## [Assignment]
Print nothing except the lines of the listing below from the line with "black brick A1:B3" to the line with "black brick L5", each exactly as written, both ends included.

## [Records for this task]

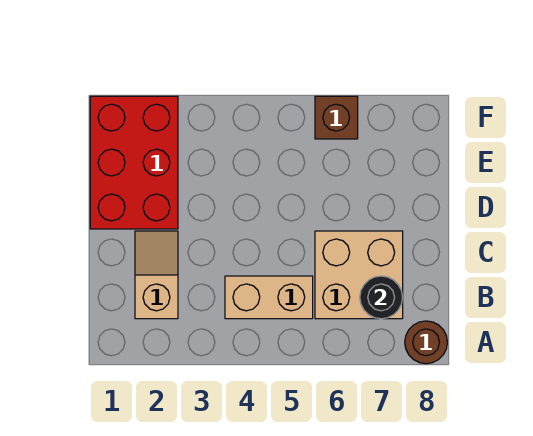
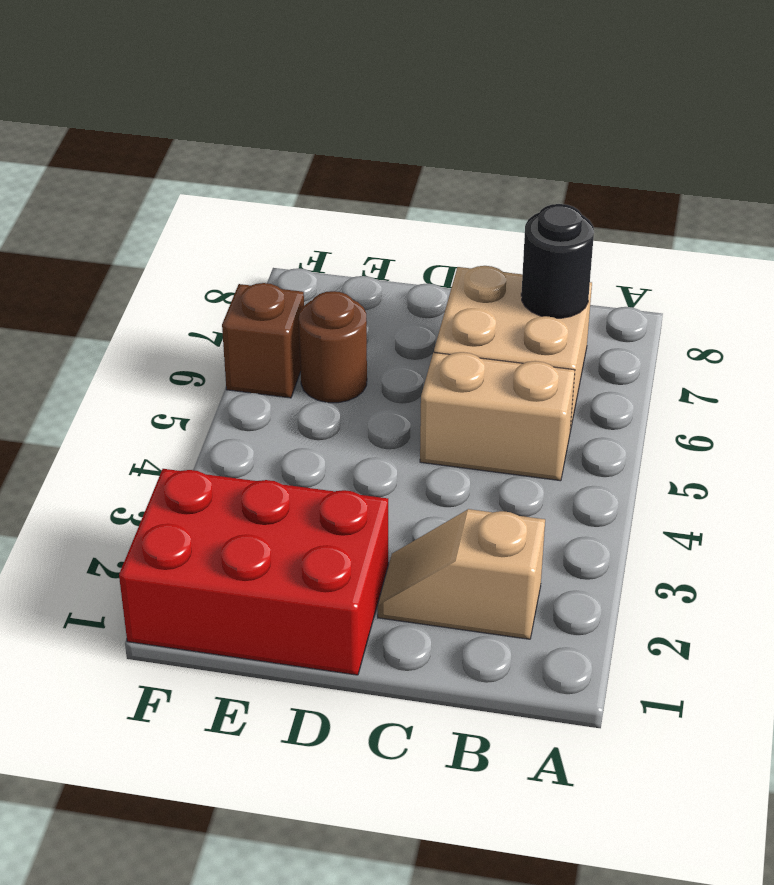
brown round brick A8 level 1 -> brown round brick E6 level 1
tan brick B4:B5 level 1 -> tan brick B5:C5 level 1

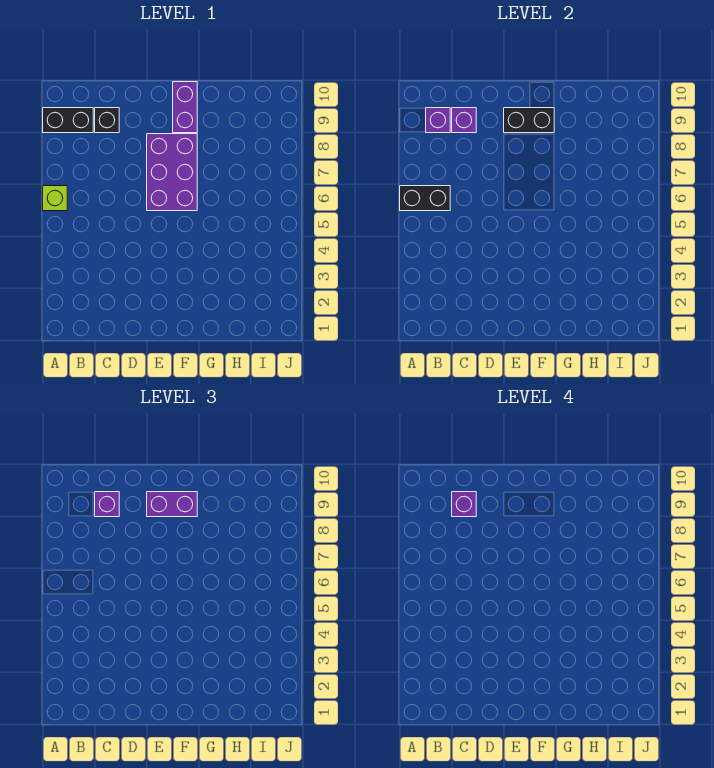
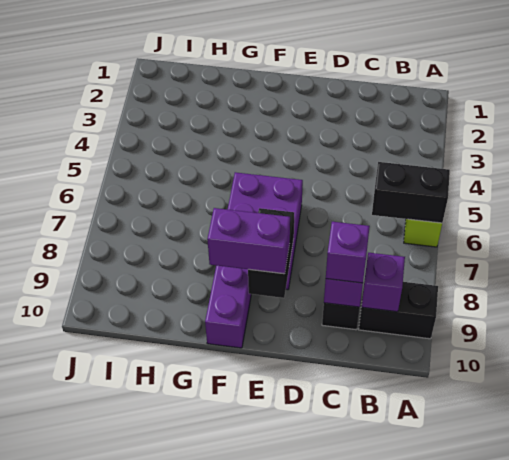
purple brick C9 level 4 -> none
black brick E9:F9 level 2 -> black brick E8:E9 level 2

* * *

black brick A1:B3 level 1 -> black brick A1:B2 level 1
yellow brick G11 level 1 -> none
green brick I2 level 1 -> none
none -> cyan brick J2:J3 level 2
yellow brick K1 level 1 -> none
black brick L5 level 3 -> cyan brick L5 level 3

...

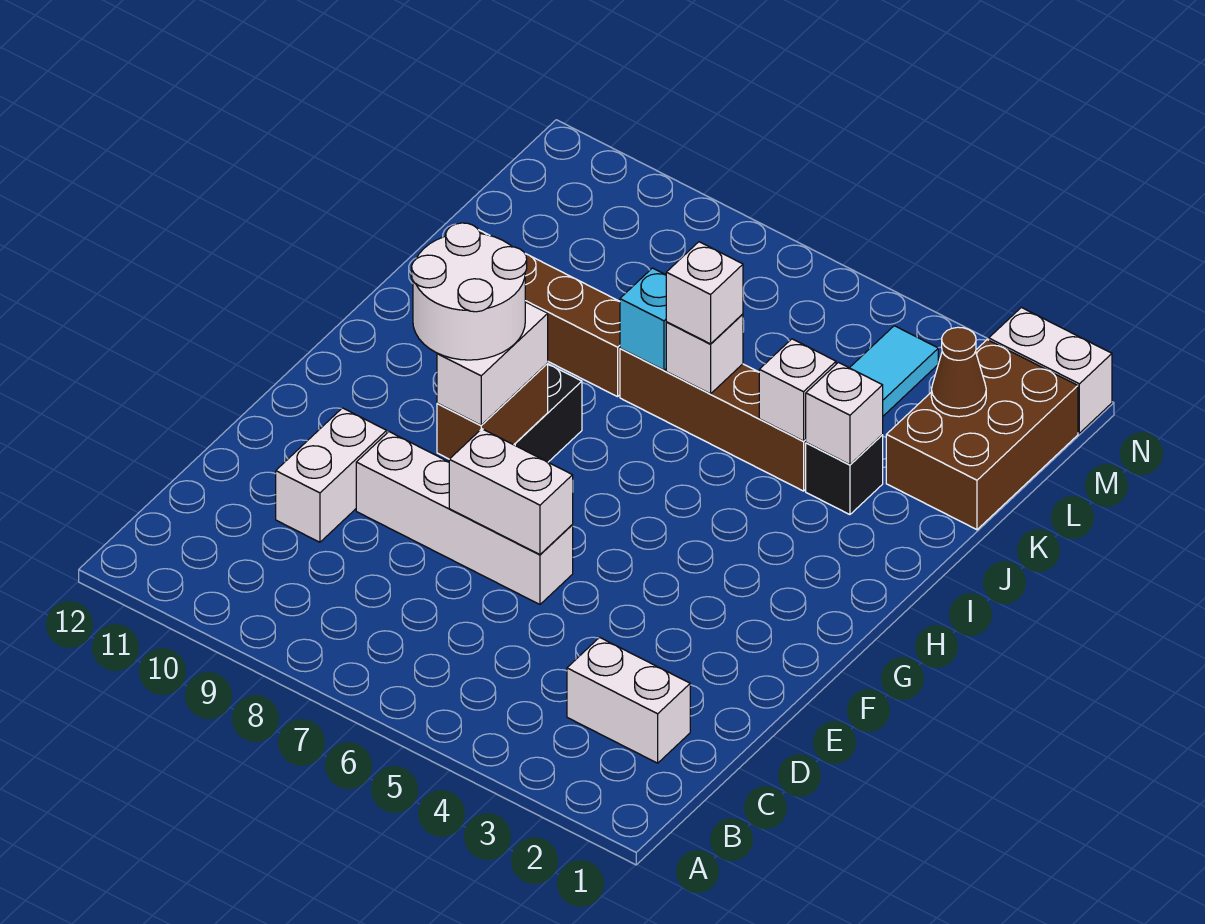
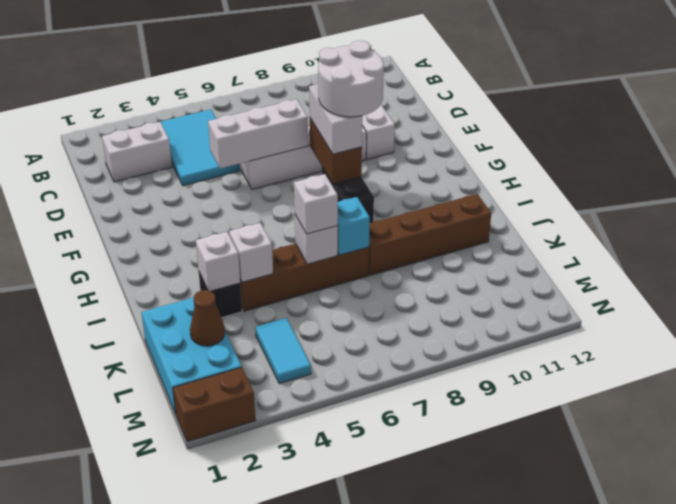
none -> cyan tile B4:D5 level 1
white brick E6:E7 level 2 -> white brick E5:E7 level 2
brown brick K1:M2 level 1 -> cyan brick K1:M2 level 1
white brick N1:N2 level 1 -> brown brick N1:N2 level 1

## [Completed task]
black brick A1:B3 level 1 -> black brick A1:B2 level 1
yellow brick G11 level 1 -> none
green brick I2 level 1 -> none
none -> cyan brick J2:J3 level 2
yellow brick K1 level 1 -> none
black brick L5 level 3 -> cyan brick L5 level 3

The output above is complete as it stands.